Copy each line of the entries beneath that contains the word "round".

◇ ◇ ◇

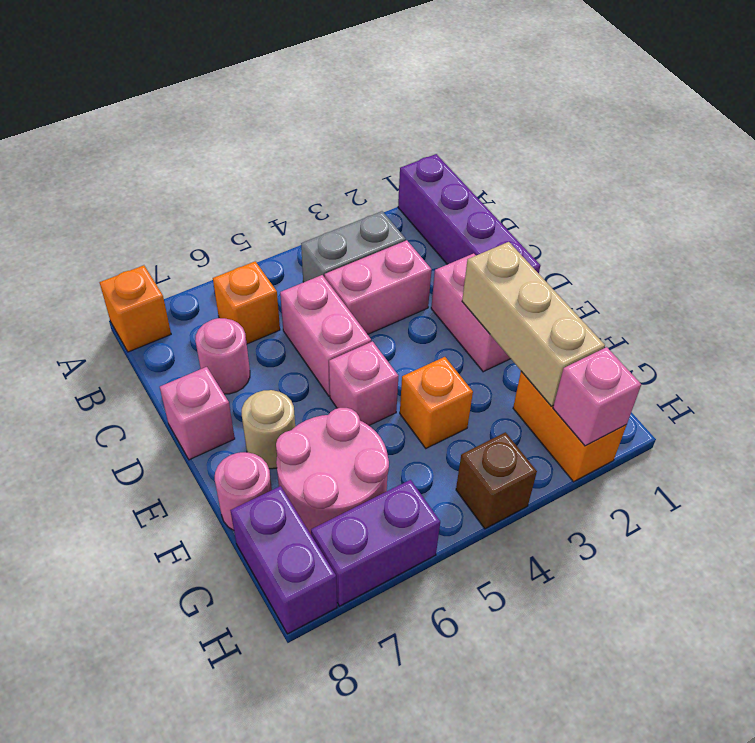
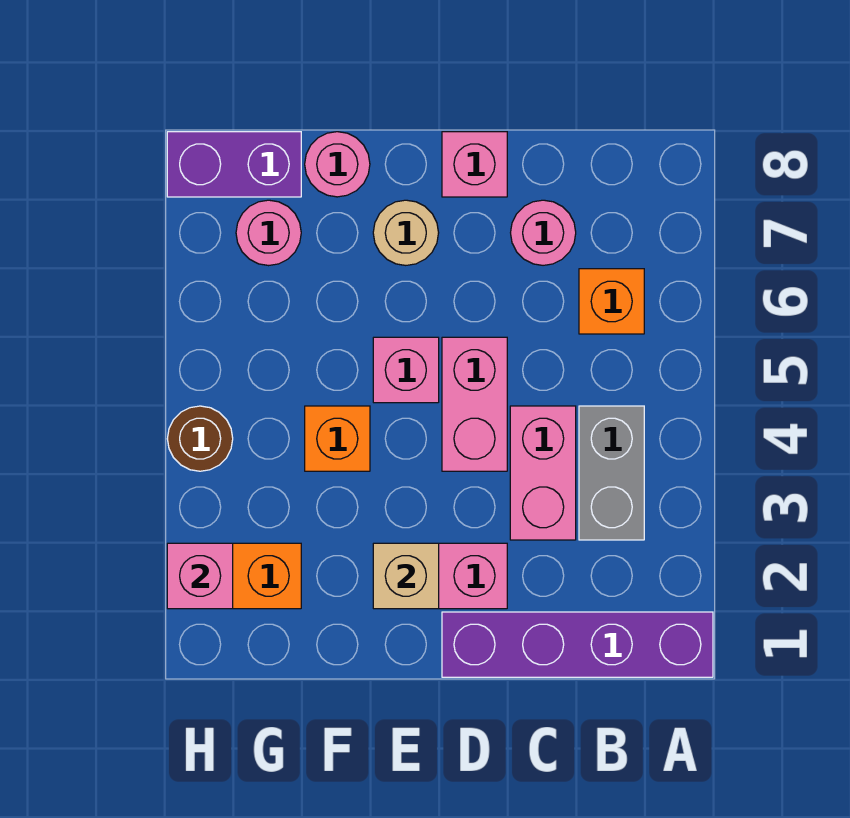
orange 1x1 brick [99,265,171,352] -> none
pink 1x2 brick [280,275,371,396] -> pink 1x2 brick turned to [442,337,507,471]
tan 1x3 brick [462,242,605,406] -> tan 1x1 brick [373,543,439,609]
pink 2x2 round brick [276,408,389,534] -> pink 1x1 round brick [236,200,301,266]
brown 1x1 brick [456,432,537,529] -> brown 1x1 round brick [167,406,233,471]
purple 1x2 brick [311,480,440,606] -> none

◇ ◇ ◇

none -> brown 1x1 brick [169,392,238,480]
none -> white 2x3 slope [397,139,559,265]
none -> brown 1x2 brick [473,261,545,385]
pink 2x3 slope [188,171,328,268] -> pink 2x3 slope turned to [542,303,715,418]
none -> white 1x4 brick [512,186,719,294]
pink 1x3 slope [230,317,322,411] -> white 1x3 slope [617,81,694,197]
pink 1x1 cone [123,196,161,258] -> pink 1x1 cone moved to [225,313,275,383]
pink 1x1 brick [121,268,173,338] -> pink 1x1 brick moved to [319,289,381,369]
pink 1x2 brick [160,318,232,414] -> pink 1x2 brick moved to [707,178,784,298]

◇ ◇ ◇

◆ Response to the task
pink 2x2 round brick [276,408,389,534] -> pink 1x1 round brick [236,200,301,266]
brown 1x1 brick [456,432,537,529] -> brown 1x1 round brick [167,406,233,471]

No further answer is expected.